• **Work task**:
Could you copy every line of the data that contains the word "switch"?

Dataset records
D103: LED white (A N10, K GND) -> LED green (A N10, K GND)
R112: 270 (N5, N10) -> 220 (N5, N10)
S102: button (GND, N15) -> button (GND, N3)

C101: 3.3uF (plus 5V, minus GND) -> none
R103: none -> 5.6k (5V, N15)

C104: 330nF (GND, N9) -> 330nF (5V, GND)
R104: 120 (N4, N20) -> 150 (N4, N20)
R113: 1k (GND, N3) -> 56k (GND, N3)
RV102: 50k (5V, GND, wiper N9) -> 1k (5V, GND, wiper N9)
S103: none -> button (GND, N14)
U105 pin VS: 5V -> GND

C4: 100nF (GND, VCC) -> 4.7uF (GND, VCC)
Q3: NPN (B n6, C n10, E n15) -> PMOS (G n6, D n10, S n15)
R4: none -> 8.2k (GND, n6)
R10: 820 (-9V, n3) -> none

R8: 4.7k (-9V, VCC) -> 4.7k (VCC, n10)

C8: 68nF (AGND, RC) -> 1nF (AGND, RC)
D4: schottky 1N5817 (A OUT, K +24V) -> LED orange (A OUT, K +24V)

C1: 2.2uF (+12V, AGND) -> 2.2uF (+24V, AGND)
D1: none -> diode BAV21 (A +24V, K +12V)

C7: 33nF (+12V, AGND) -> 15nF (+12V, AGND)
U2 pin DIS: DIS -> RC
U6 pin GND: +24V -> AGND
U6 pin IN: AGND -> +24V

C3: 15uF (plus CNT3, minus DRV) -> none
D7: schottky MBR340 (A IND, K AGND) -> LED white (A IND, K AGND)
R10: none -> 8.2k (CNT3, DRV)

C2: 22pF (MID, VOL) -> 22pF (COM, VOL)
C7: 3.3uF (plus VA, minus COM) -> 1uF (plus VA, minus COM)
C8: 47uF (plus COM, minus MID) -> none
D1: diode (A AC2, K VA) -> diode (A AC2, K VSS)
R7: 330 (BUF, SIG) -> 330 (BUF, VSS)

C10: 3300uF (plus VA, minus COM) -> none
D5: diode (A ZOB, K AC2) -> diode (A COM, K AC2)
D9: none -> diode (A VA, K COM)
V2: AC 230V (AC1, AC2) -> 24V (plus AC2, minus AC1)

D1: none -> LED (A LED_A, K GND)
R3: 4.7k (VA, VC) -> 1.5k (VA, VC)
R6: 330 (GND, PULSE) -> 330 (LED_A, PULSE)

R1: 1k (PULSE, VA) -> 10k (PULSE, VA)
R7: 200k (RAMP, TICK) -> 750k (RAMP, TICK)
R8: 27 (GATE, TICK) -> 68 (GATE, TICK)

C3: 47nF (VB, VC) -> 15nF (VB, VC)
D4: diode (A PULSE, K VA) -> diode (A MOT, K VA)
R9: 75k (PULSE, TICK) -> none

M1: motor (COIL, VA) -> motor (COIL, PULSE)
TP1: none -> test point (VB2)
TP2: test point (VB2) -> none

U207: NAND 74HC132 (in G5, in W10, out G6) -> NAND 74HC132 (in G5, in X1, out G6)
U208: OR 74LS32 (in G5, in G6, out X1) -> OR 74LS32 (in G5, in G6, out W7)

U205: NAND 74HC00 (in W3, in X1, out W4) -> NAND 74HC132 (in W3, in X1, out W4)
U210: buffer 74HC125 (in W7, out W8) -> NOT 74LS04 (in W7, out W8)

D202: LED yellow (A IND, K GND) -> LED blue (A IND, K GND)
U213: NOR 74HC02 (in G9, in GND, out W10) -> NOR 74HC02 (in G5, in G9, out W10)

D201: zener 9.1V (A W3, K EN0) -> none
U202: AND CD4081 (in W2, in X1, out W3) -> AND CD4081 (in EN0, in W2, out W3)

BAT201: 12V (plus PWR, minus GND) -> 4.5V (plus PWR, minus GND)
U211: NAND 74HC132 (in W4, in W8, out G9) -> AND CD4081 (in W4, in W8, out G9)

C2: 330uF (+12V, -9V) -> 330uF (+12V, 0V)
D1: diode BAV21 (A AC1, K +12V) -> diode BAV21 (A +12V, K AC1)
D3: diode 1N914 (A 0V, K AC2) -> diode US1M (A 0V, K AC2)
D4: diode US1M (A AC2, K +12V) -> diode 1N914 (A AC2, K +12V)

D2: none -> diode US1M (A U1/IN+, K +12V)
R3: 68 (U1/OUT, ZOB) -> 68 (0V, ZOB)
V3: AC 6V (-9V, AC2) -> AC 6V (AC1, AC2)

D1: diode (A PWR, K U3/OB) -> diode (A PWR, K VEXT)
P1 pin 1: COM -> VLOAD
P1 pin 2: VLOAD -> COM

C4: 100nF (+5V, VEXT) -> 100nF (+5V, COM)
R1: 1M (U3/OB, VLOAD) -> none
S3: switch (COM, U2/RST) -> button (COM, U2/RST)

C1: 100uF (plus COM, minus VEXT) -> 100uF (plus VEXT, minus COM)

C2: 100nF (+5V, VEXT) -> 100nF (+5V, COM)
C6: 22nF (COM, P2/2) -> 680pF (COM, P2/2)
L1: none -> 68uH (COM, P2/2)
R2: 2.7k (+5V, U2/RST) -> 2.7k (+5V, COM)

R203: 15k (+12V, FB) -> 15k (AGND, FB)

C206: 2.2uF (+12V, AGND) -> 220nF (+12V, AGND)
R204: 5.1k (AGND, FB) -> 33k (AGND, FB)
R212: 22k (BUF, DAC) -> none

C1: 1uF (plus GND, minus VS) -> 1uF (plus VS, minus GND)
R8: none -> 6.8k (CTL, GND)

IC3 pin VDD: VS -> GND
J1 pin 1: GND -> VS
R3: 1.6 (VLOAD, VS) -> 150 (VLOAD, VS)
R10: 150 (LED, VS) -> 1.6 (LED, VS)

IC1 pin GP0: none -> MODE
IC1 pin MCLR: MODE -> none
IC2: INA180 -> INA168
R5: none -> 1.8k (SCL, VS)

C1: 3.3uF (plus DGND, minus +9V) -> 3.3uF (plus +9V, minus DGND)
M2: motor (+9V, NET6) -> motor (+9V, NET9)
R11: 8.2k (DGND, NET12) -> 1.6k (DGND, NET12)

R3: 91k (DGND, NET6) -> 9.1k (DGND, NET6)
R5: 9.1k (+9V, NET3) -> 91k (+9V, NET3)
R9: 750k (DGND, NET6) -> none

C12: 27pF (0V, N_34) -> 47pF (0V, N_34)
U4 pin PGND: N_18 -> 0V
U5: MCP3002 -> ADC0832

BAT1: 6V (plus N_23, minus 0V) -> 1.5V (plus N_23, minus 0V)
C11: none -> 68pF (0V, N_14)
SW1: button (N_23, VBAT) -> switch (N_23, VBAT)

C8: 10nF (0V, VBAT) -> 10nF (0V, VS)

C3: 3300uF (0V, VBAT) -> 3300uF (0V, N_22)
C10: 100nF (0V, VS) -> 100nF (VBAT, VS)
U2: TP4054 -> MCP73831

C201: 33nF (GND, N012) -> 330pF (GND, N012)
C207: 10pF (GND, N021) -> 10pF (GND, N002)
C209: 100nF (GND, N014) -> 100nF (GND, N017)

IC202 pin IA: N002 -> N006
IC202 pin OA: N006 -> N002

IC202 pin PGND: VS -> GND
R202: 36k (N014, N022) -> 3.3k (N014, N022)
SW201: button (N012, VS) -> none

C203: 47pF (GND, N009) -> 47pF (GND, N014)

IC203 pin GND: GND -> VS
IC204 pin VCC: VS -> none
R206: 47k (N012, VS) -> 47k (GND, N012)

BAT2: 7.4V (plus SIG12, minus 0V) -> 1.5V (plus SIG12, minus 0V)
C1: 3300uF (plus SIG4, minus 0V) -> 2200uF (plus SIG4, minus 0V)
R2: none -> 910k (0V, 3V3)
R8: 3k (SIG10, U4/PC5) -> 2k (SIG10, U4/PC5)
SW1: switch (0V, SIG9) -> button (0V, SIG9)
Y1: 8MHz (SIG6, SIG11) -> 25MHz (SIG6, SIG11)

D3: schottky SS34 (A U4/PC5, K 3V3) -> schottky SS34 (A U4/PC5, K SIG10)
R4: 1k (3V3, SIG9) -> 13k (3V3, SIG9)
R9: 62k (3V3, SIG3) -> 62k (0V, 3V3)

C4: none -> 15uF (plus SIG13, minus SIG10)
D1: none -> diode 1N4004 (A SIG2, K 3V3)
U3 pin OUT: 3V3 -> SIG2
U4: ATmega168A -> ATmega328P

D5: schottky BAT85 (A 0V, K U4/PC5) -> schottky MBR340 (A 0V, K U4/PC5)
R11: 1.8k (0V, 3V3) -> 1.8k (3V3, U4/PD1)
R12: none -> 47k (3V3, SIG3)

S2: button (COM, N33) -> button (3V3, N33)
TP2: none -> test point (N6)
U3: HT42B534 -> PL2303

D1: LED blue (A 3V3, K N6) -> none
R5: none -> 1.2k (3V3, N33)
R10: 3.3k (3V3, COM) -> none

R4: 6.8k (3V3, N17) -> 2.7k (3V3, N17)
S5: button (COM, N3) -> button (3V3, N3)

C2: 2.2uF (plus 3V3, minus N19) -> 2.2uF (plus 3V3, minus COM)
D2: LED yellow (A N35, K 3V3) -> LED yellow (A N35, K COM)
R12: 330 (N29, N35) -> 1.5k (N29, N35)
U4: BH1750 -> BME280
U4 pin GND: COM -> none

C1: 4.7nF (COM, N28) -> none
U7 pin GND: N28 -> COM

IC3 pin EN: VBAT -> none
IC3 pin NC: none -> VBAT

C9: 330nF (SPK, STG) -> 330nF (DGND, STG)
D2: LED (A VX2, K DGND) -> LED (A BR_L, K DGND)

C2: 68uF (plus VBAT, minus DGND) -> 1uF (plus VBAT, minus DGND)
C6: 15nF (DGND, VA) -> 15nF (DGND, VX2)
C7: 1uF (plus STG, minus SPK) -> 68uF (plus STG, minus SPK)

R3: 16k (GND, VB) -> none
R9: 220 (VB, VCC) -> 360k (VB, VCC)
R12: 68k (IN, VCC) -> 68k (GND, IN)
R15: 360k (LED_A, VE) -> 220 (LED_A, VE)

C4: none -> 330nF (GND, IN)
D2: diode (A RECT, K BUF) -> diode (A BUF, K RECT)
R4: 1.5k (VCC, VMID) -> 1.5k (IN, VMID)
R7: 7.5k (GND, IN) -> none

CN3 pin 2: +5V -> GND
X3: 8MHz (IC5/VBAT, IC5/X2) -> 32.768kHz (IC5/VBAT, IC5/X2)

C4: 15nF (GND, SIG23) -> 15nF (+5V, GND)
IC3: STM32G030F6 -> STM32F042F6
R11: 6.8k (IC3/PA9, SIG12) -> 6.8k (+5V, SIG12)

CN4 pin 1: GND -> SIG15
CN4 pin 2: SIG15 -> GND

• **Expected output**:
S3: switch (COM, U2/RST) -> button (COM, U2/RST)
SW1: button (N_23, VBAT) -> switch (N_23, VBAT)
SW1: switch (0V, SIG9) -> button (0V, SIG9)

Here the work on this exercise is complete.